## Exercise instructions
Please print the data shown below without any alteration.

## Data excerpt

════════

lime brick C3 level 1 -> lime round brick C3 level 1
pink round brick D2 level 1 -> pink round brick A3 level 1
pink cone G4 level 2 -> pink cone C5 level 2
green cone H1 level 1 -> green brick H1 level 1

════════

## Task answer
lime brick C3 level 1 -> lime round brick C3 level 1
pink round brick D2 level 1 -> pink round brick A3 level 1
pink cone G4 level 2 -> pink cone C5 level 2
green cone H1 level 1 -> green brick H1 level 1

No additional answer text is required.